## [MATERIAL PROVIDED]
++++++++++++++++++++
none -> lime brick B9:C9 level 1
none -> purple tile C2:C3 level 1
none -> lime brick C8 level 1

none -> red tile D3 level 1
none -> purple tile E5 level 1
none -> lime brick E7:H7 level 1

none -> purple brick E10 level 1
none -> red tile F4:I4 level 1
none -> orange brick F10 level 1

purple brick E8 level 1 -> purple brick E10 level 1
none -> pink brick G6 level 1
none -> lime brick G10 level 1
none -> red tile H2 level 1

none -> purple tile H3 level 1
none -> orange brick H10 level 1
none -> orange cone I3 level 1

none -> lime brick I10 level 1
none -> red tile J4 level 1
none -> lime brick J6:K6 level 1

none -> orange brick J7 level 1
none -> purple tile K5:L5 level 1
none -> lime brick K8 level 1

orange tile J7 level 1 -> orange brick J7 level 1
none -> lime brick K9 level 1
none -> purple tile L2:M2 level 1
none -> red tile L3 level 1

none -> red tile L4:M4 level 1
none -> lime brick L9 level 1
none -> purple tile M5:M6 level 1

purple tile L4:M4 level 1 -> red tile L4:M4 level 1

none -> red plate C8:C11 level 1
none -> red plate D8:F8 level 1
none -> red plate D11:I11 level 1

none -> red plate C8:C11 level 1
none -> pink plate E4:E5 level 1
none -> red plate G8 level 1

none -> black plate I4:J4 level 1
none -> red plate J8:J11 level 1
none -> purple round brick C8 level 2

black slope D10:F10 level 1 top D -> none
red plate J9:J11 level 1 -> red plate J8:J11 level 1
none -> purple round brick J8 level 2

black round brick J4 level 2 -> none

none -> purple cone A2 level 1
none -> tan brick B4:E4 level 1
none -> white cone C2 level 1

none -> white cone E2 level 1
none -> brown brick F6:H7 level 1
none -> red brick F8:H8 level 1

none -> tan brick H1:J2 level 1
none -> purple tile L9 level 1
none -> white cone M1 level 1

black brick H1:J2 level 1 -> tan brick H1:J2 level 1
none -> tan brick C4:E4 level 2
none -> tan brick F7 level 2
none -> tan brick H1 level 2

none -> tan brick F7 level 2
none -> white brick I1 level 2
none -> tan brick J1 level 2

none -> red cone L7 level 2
++++++++++++++++++++
## [TO DO]
Would you set down every record again, exactly as it appears above?

## [RESULT FOR THIS EXERCISE]
none -> lime brick B9:C9 level 1
none -> purple tile C2:C3 level 1
none -> lime brick C8 level 1

none -> red tile D3 level 1
none -> purple tile E5 level 1
none -> lime brick E7:H7 level 1

none -> purple brick E10 level 1
none -> red tile F4:I4 level 1
none -> orange brick F10 level 1

purple brick E8 level 1 -> purple brick E10 level 1
none -> pink brick G6 level 1
none -> lime brick G10 level 1
none -> red tile H2 level 1

none -> purple tile H3 level 1
none -> orange brick H10 level 1
none -> orange cone I3 level 1

none -> lime brick I10 level 1
none -> red tile J4 level 1
none -> lime brick J6:K6 level 1

none -> orange brick J7 level 1
none -> purple tile K5:L5 level 1
none -> lime brick K8 level 1

orange tile J7 level 1 -> orange brick J7 level 1
none -> lime brick K9 level 1
none -> purple tile L2:M2 level 1
none -> red tile L3 level 1

none -> red tile L4:M4 level 1
none -> lime brick L9 level 1
none -> purple tile M5:M6 level 1

purple tile L4:M4 level 1 -> red tile L4:M4 level 1

none -> red plate C8:C11 level 1
none -> red plate D8:F8 level 1
none -> red plate D11:I11 level 1

none -> red plate C8:C11 level 1
none -> pink plate E4:E5 level 1
none -> red plate G8 level 1

none -> black plate I4:J4 level 1
none -> red plate J8:J11 level 1
none -> purple round brick C8 level 2

black slope D10:F10 level 1 top D -> none
red plate J9:J11 level 1 -> red plate J8:J11 level 1
none -> purple round brick J8 level 2

black round brick J4 level 2 -> none

none -> purple cone A2 level 1
none -> tan brick B4:E4 level 1
none -> white cone C2 level 1

none -> white cone E2 level 1
none -> brown brick F6:H7 level 1
none -> red brick F8:H8 level 1

none -> tan brick H1:J2 level 1
none -> purple tile L9 level 1
none -> white cone M1 level 1

black brick H1:J2 level 1 -> tan brick H1:J2 level 1
none -> tan brick C4:E4 level 2
none -> tan brick F7 level 2
none -> tan brick H1 level 2

none -> tan brick F7 level 2
none -> white brick I1 level 2
none -> tan brick J1 level 2

none -> red cone L7 level 2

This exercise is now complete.